%%

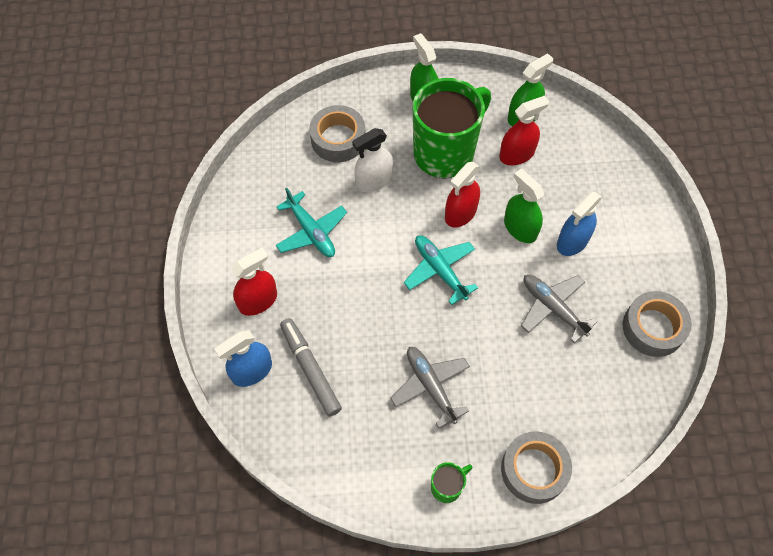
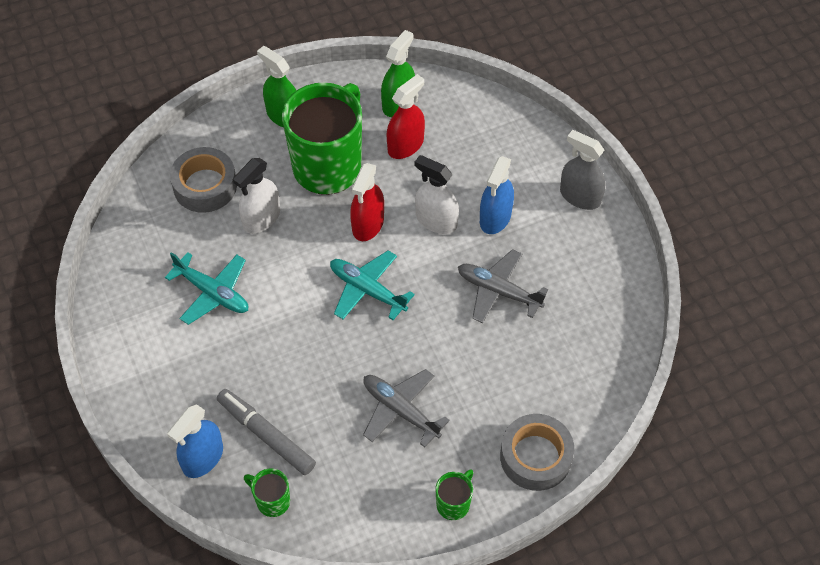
camera: 20 degrees left, 5 degrees down
(258, 301) = (181, 384): red spray bottle -> none
(294, 428) = (272, 501): none -> green mug
(520, 228) = (436, 220): green spray bottle -> white spray bottle
(653, 328) = (606, 278): grey tape -> none
(654, 246) = (580, 196): none -> grey spray bottle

%%

» WHAT IS REQUIRED
Where a line in the material contains "green", copy that line.

» YOUR RESPONSE
(294, 428) = (272, 501): none -> green mug
(520, 228) = (436, 220): green spray bottle -> white spray bottle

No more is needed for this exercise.